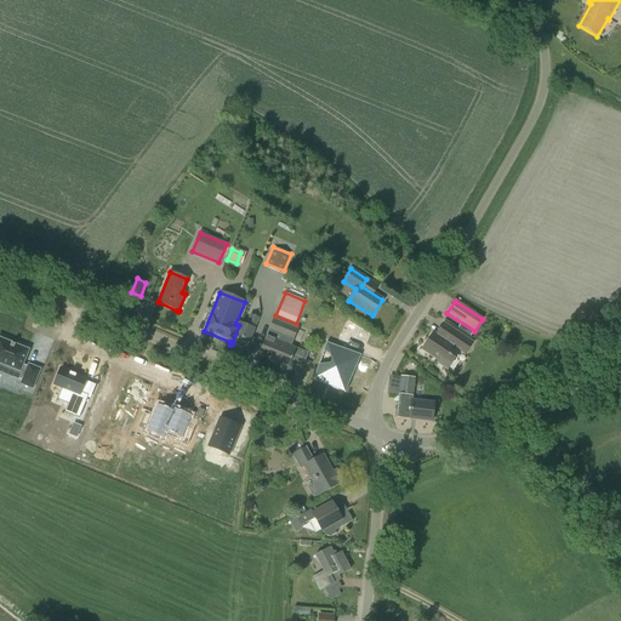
[(232,342),(232,345),(246,351),(258,318),(250,314),(245,325),(240,324),(239,325),(233,342),(232,342)]
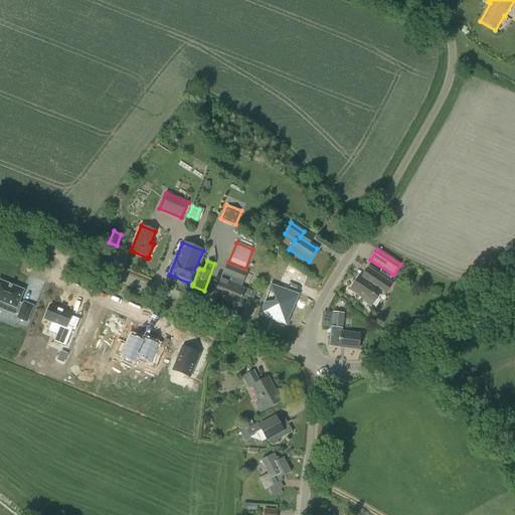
[(221,299),(230,303),(237,286),(240,288),(240,287),(246,273),(227,265),(214,295),(222,298),(221,299)]
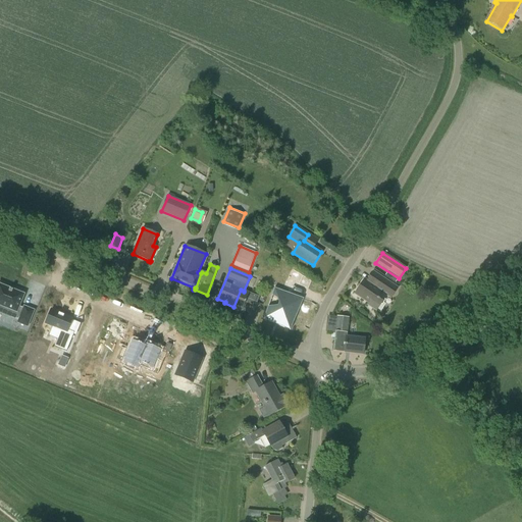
[(375,288),(364,279),(355,294),(368,303),(367,305),(376,311),(386,296),(390,298),(397,289),(382,278),(377,286),(375,288)]
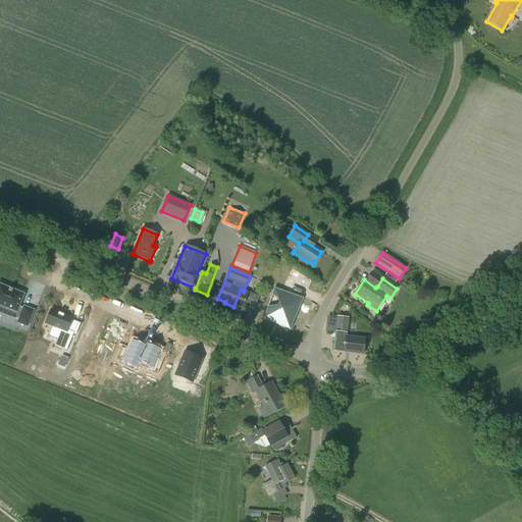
[(0,282),(0,310),(1,311),(4,305),(20,312),(17,321),(27,325),(34,309),(23,304),(22,308),(18,306),(24,294),(0,282)]
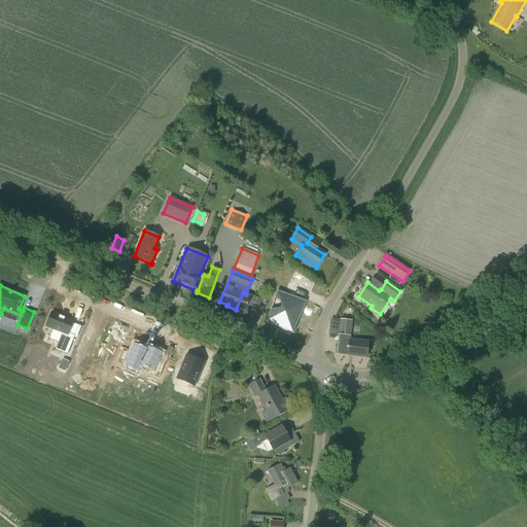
[(271,309),(267,321),(293,332),(307,301),(277,290),(275,296),(284,303),(281,312),(271,309)]
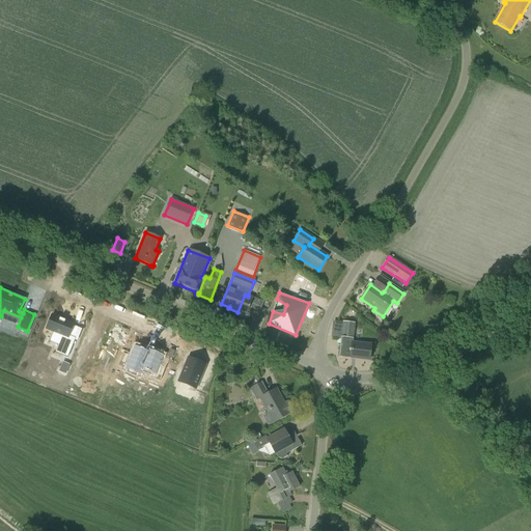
[(245,295),(238,312),(239,311),(245,314),(256,319),(262,302),(248,296),(248,297),(245,295)]
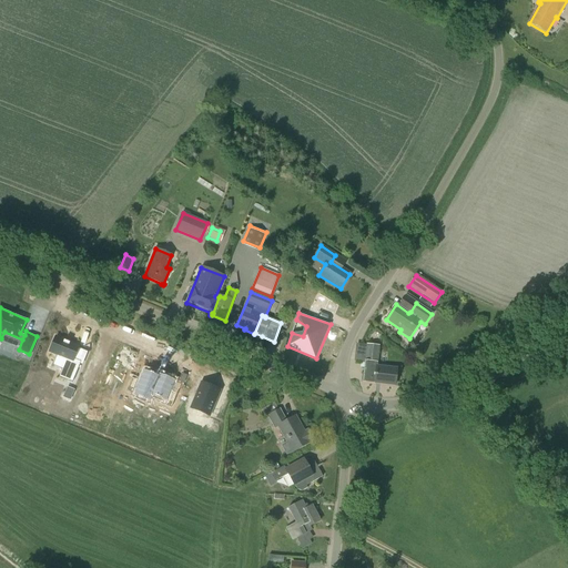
[(74,345),(54,336),(48,352),(56,355),(54,357),(61,361),(54,376),(68,382),(77,361),(70,358),(74,345)]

# What you are asked to do:
Please output all of the entries above exactly, but without any picture.

# Expected output:
[(232,342),(232,345),(246,351),(258,318),(250,314),(245,325),(240,324),(239,325),(233,342),(232,342)]
[(221,299),(230,303),(237,286),(240,288),(240,287),(246,273),(227,265),(214,295),(222,298),(221,299)]
[(375,288),(364,279),(355,294),(368,303),(367,305),(376,311),(386,296),(390,298),(397,289),(382,278),(377,286),(375,288)]
[(0,282),(0,310),(1,311),(4,305),(20,312),(17,321),(27,325),(34,309),(23,304),(22,308),(18,306),(24,294),(0,282)]
[(271,309),(267,321),(293,332),(307,301),(277,290),(275,296),(284,303),(281,312),(271,309)]
[(245,295),(238,312),(239,311),(245,314),(256,319),(262,302),(248,296),(248,297),(245,295)]
[(74,345),(54,336),(48,352),(56,355),(54,357),(61,361),(54,376),(68,382),(77,361),(70,358),(74,345)]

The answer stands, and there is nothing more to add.